Raw data —

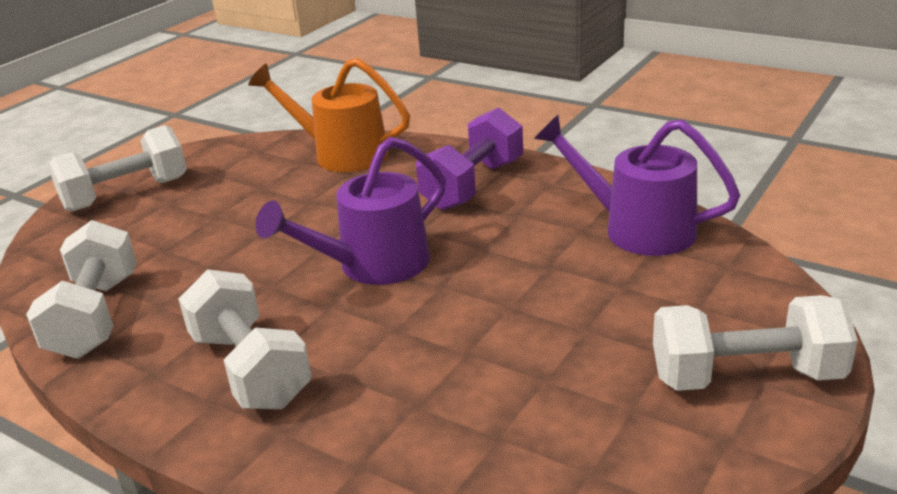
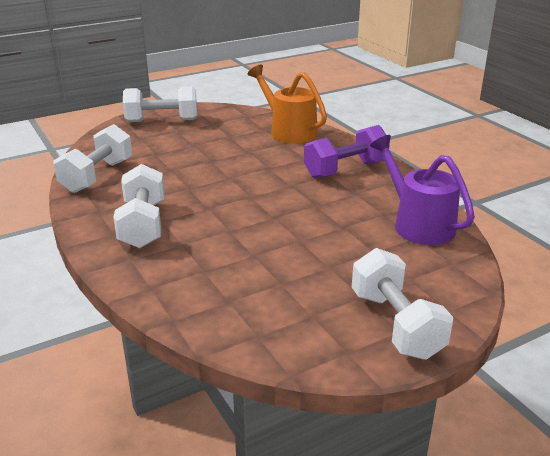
camera: 25 degrees right, 0 degrees up
(372, 266) = (248, 195): purple watering can -> none
(746, 376) = (396, 324): white dumbbell -> white dumbbell turned 45 degrees clockwise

Task details —
All that is needed is the data above, repeated exactly, without the pictures.

Written solution —
camera: 25 degrees right, 0 degrees up
(372, 266) = (248, 195): purple watering can -> none
(746, 376) = (396, 324): white dumbbell -> white dumbbell turned 45 degrees clockwise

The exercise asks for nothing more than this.